Provided records Block Start
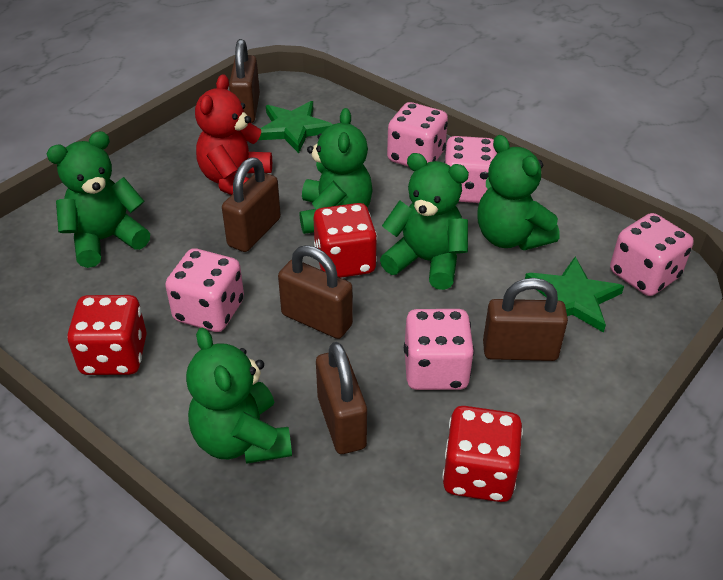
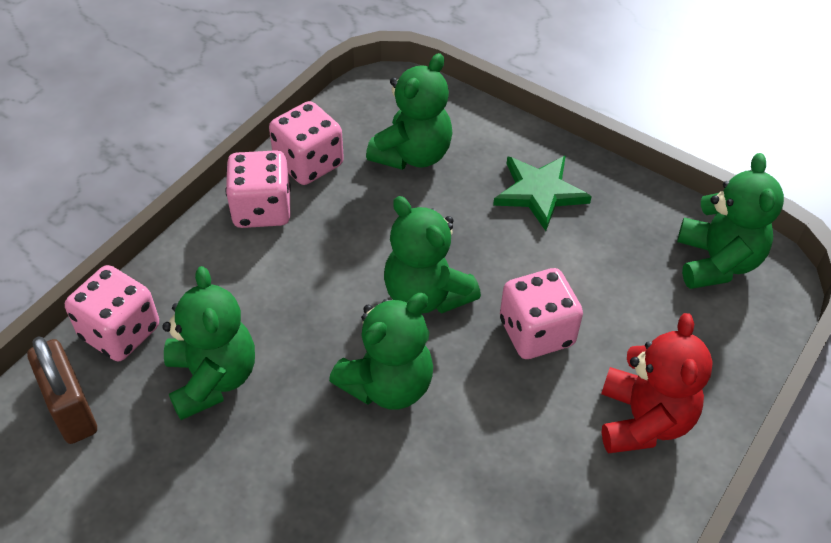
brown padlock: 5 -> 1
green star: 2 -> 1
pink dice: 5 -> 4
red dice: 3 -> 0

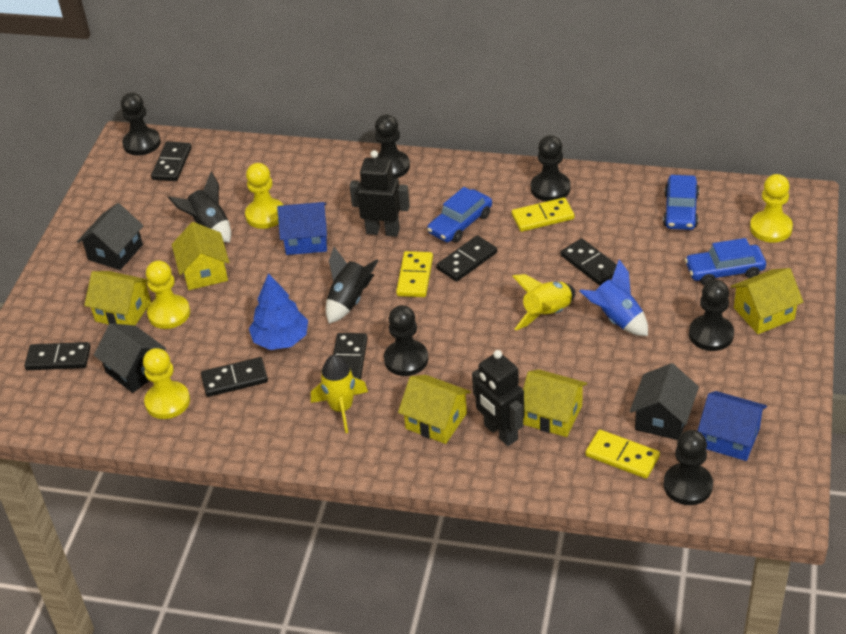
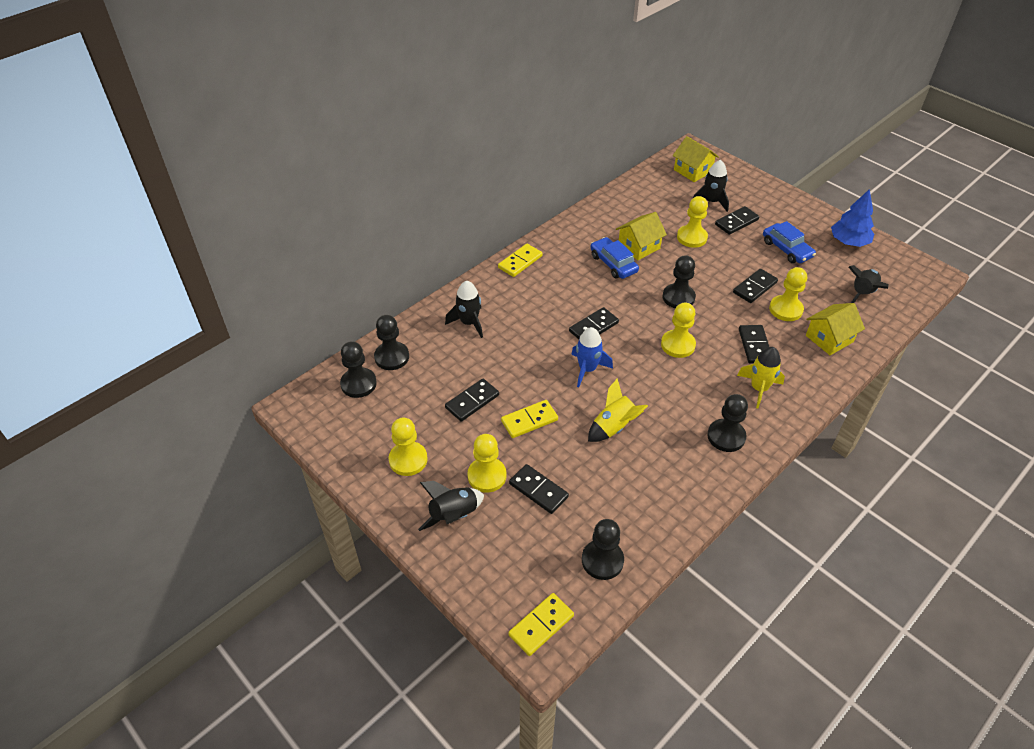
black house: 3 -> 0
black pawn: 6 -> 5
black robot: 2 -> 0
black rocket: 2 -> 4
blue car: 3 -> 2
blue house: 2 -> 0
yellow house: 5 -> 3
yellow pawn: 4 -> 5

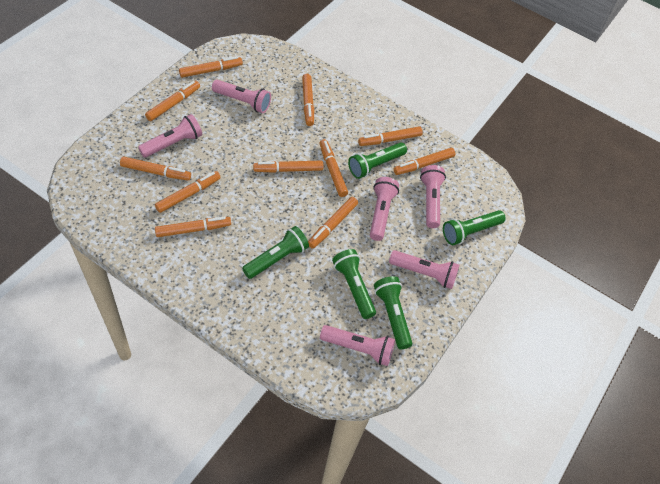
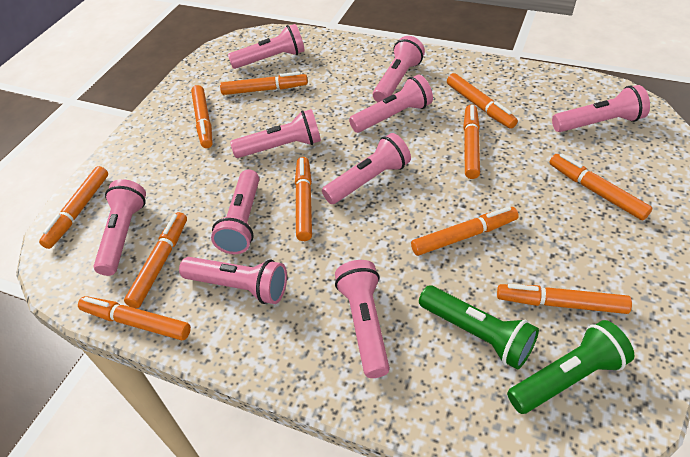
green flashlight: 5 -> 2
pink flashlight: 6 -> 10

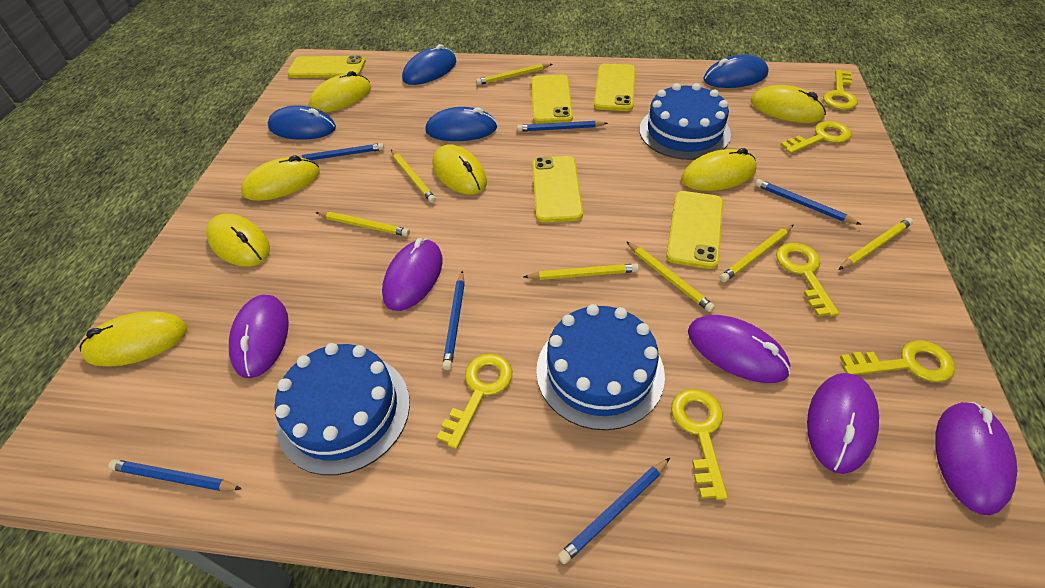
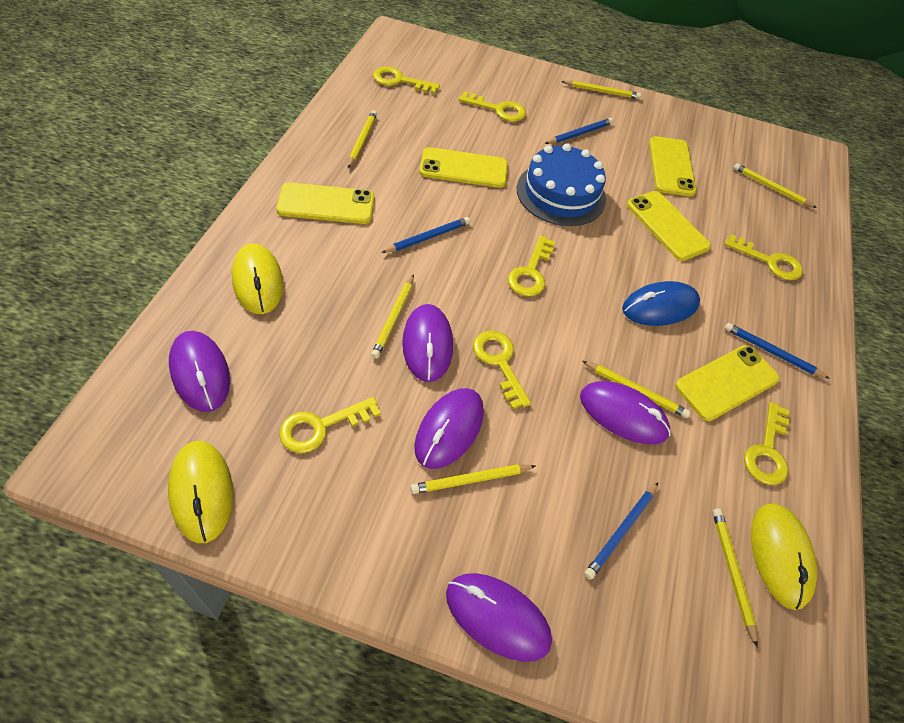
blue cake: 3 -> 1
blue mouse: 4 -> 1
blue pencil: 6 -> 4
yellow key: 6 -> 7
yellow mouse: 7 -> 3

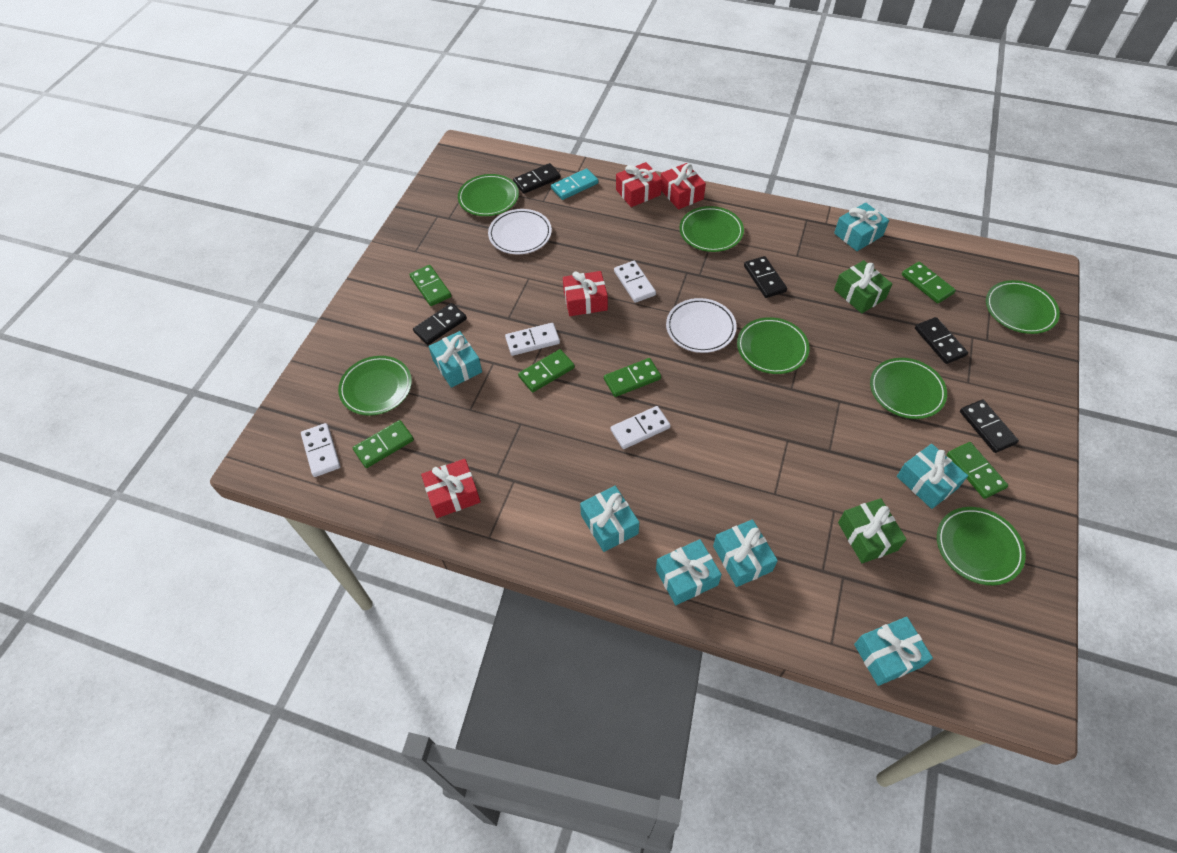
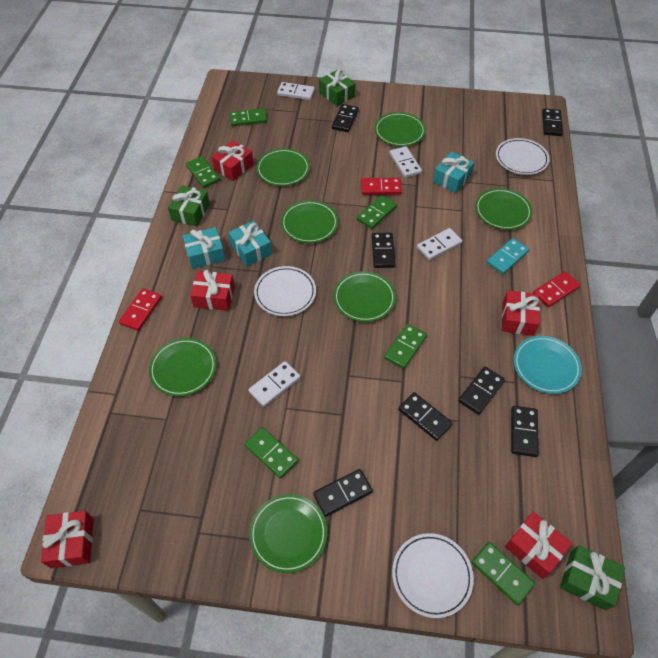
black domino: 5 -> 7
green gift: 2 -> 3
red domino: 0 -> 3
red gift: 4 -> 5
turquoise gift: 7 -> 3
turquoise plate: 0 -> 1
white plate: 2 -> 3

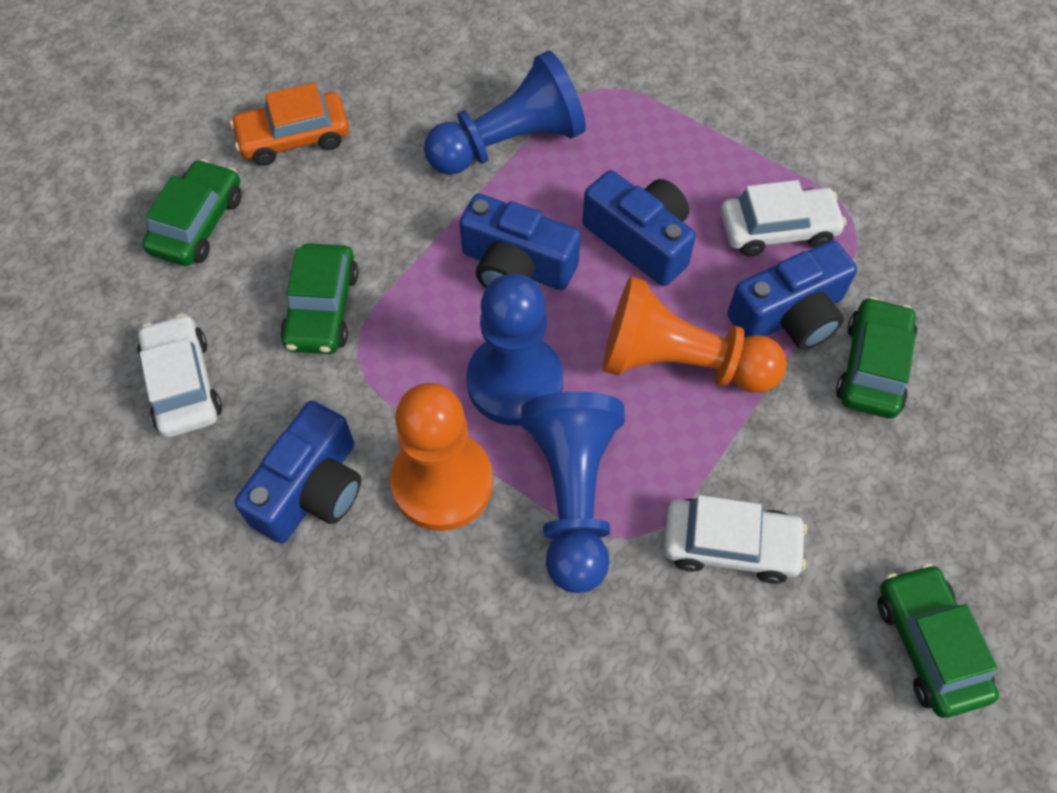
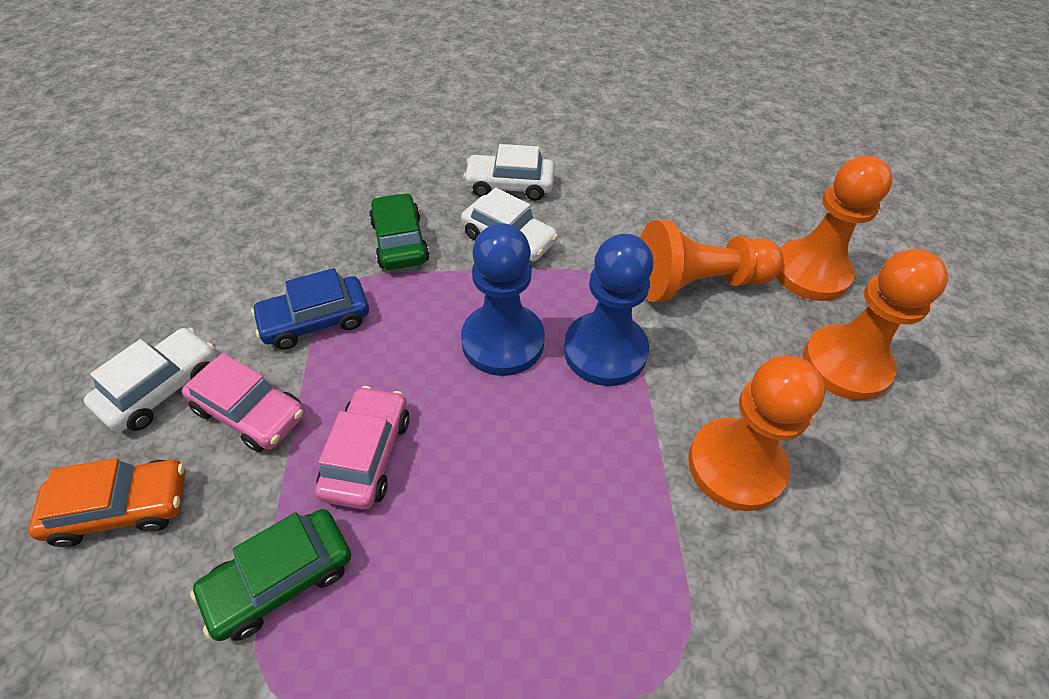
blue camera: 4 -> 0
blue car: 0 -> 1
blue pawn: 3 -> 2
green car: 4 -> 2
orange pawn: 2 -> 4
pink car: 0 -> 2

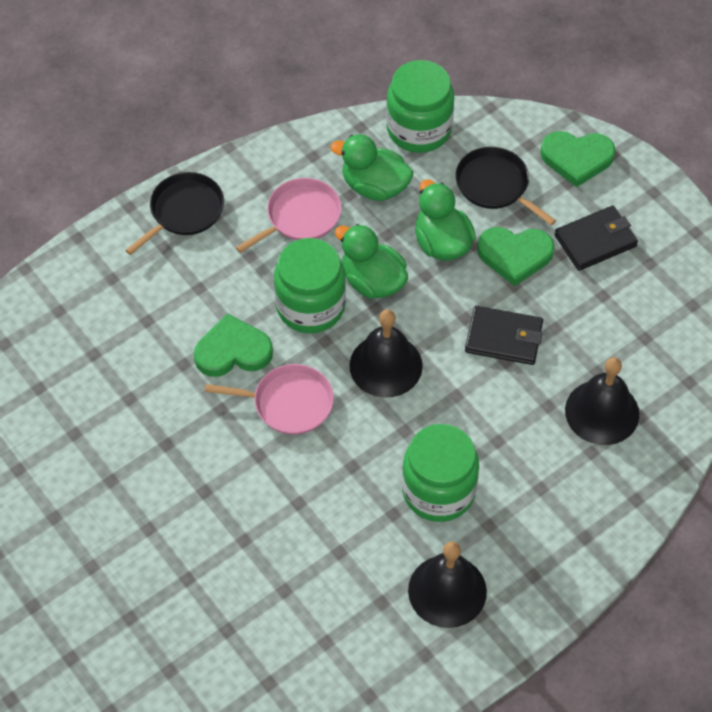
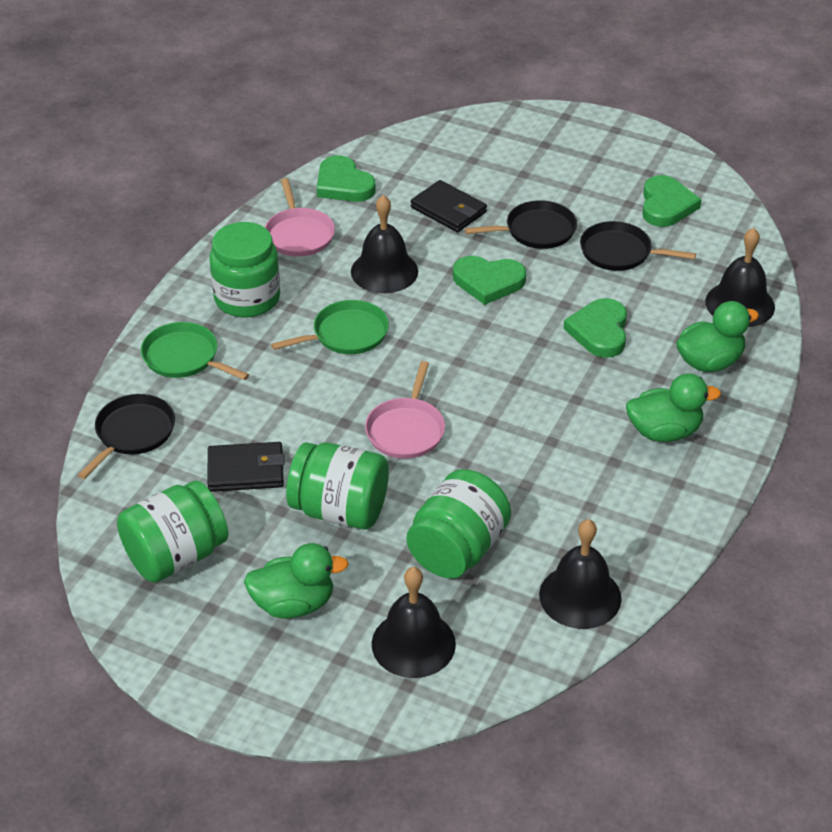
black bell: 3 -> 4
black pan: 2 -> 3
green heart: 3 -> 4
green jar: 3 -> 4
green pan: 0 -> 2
Provided records Block End
▶ _Work task_: Make an exact copy of the data, leaving its pictures out.

▶ _Output_:
brown padlock: 5 -> 1
green star: 2 -> 1
pink dice: 5 -> 4
red dice: 3 -> 0

black house: 3 -> 0
black pawn: 6 -> 5
black robot: 2 -> 0
black rocket: 2 -> 4
blue car: 3 -> 2
blue house: 2 -> 0
yellow house: 5 -> 3
yellow pawn: 4 -> 5

green flashlight: 5 -> 2
pink flashlight: 6 -> 10

blue cake: 3 -> 1
blue mouse: 4 -> 1
blue pencil: 6 -> 4
yellow key: 6 -> 7
yellow mouse: 7 -> 3

black domino: 5 -> 7
green gift: 2 -> 3
red domino: 0 -> 3
red gift: 4 -> 5
turquoise gift: 7 -> 3
turquoise plate: 0 -> 1
white plate: 2 -> 3

blue camera: 4 -> 0
blue car: 0 -> 1
blue pawn: 3 -> 2
green car: 4 -> 2
orange pawn: 2 -> 4
pink car: 0 -> 2

black bell: 3 -> 4
black pan: 2 -> 3
green heart: 3 -> 4
green jar: 3 -> 4
green pan: 0 -> 2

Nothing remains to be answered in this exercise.